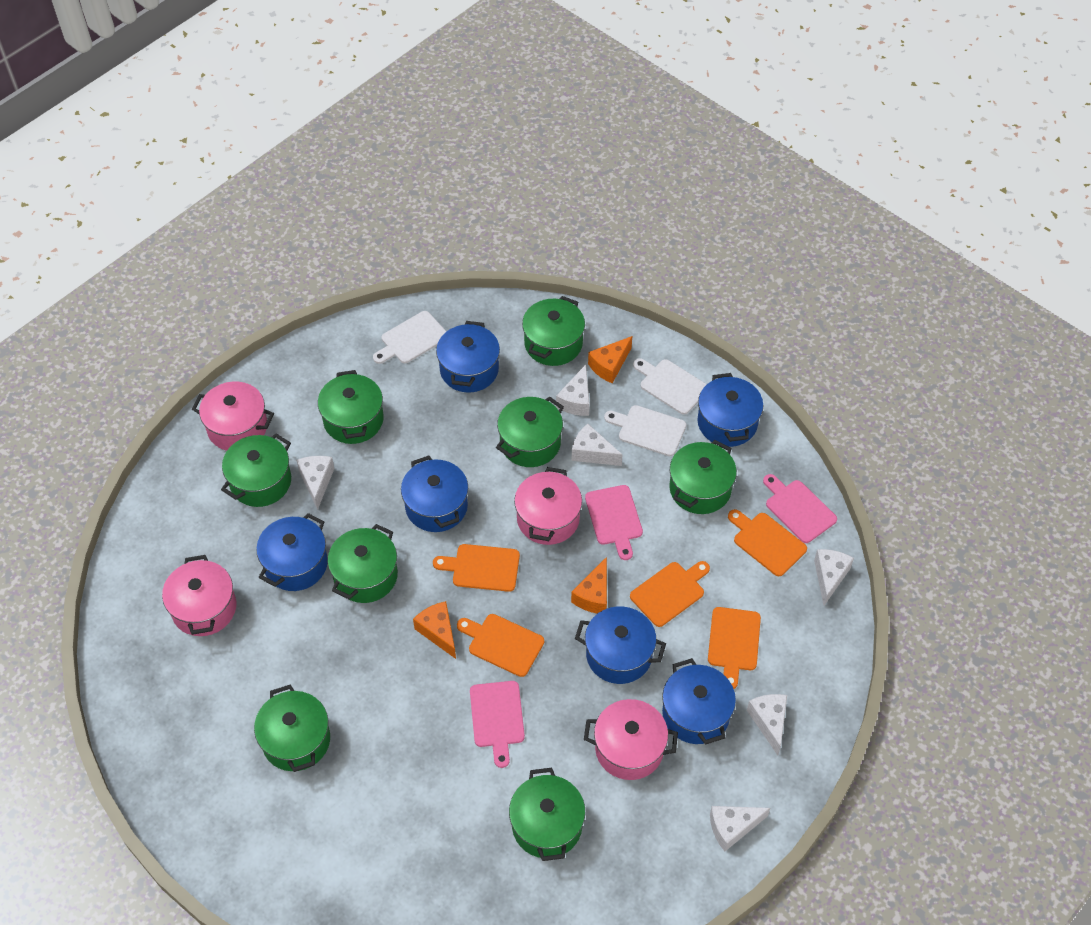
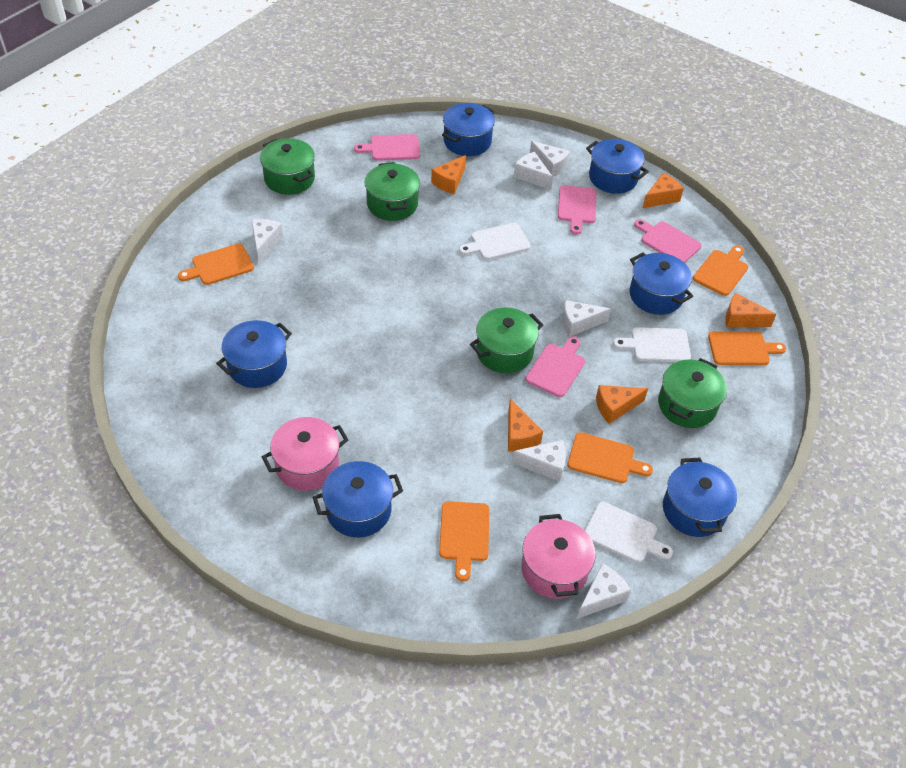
green pot: 8 -> 4
orange cheese: 3 -> 5
pink cutting board: 3 -> 4
pink pot: 4 -> 2

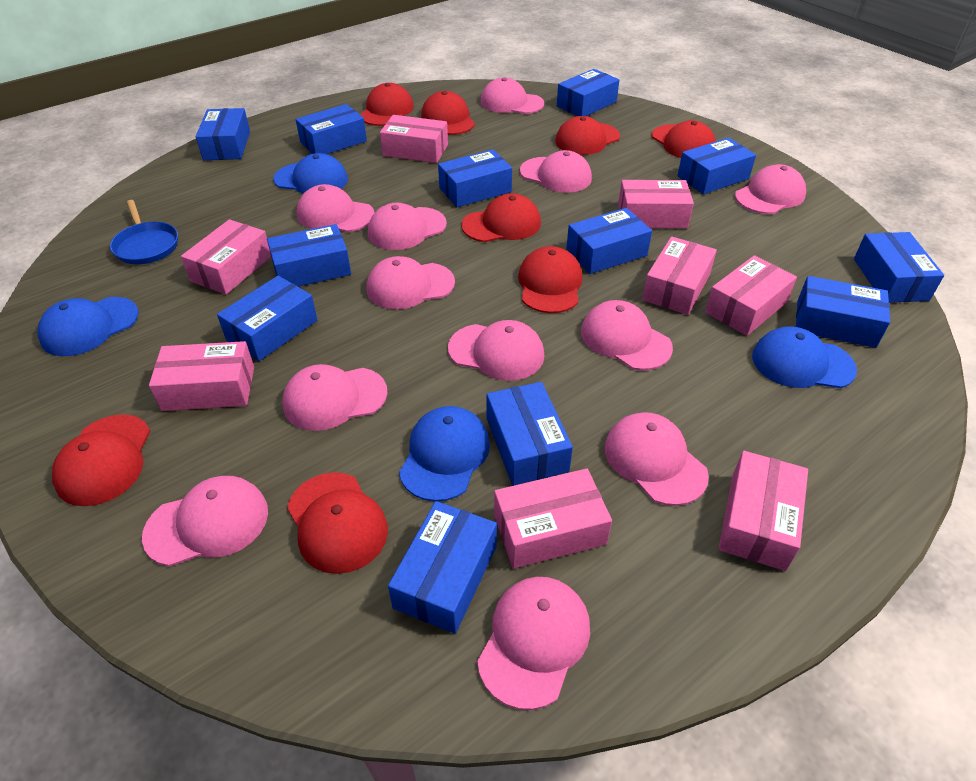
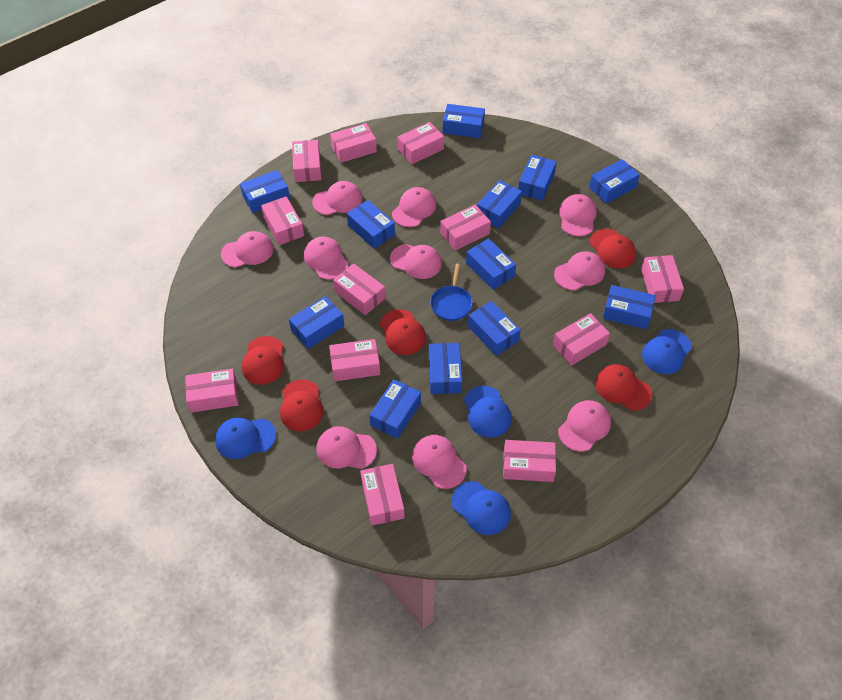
pink box: 8 -> 12
pink cap: 12 -> 10
red cap: 8 -> 5

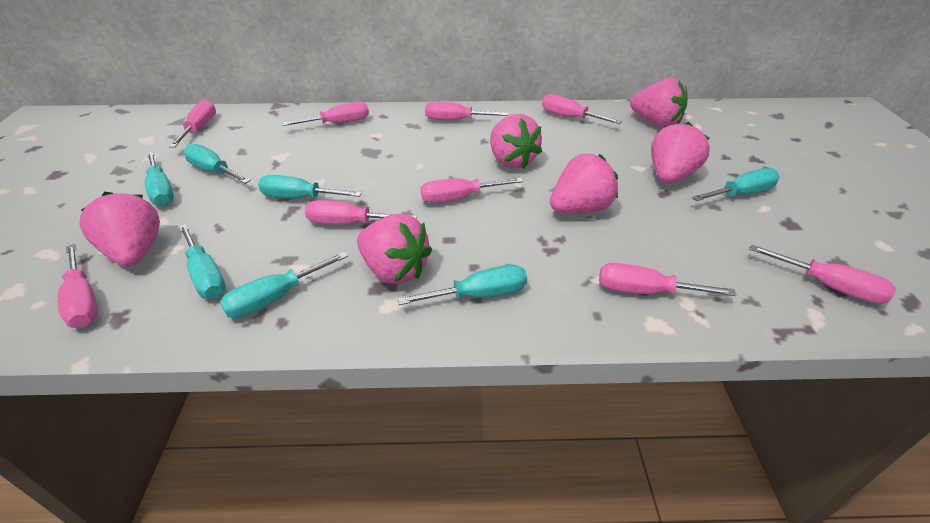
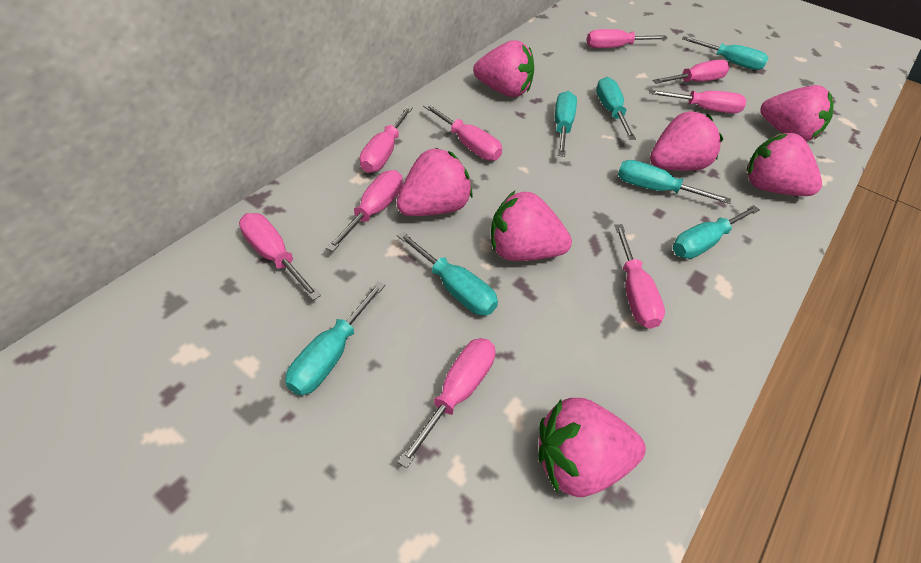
pink strawberry: 6 -> 7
──────────
Count every line of the data above where "pink" appears, and give the total only.

5